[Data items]
===

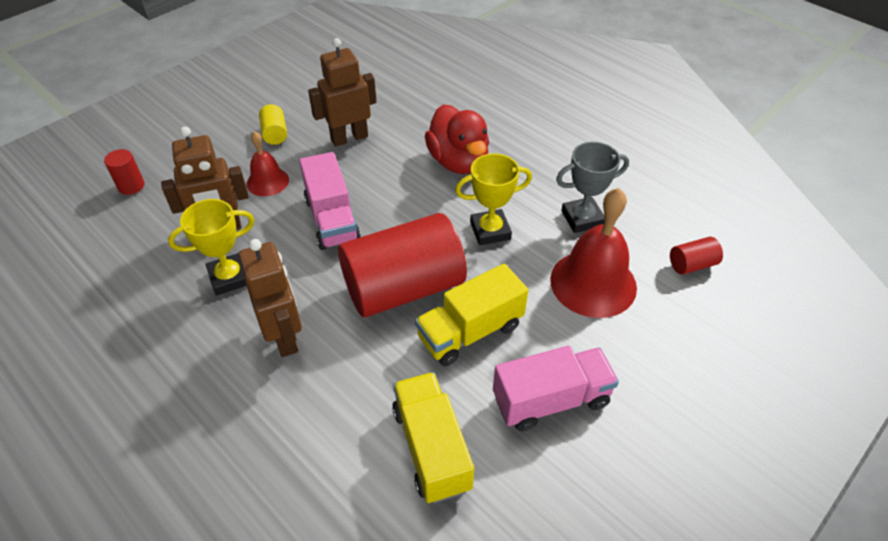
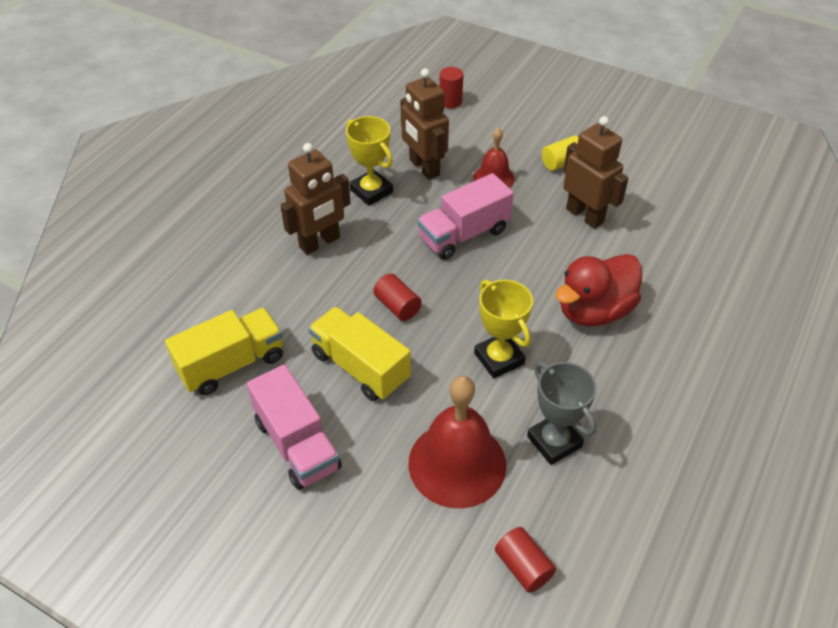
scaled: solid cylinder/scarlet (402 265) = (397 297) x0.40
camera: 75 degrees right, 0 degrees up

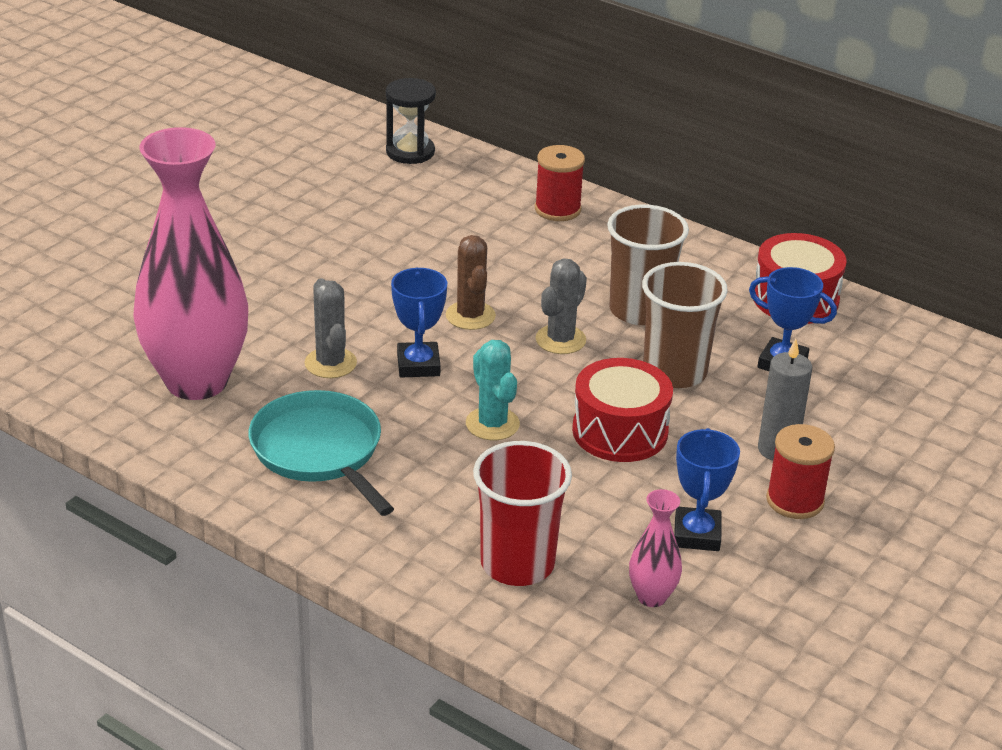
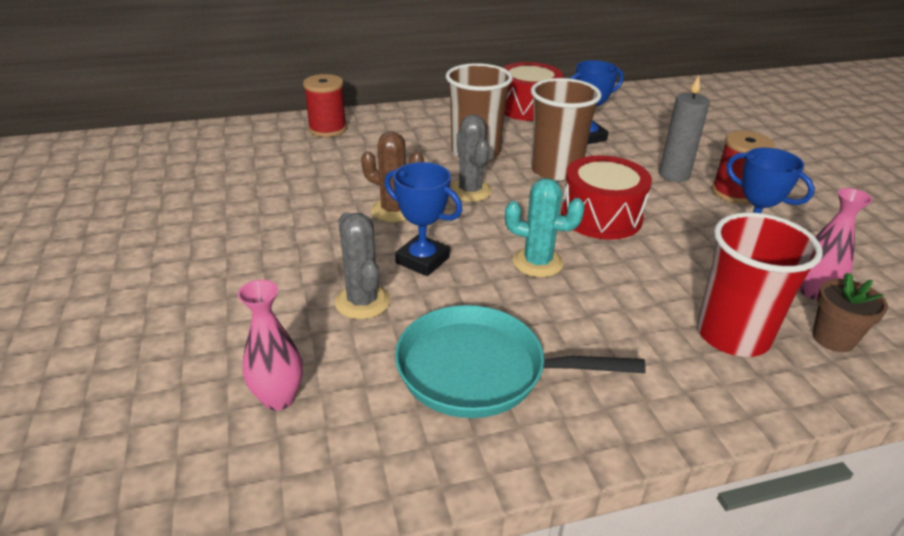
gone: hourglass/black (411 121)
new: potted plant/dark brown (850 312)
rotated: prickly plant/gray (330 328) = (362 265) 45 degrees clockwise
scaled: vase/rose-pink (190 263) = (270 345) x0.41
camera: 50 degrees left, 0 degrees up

===

_The problem_.
What is needed is an exact repetition of every entry, without the pictures.

_Worked solution_.
scaled: solid cylinder/scarlet (402 265) = (397 297) x0.40
camera: 75 degrees right, 0 degrees up

gone: hourglass/black (411 121)
new: potted plant/dark brown (850 312)
rotated: prickly plant/gray (330 328) = (362 265) 45 degrees clockwise
scaled: vase/rose-pink (190 263) = (270 345) x0.41
camera: 50 degrees left, 0 degrees up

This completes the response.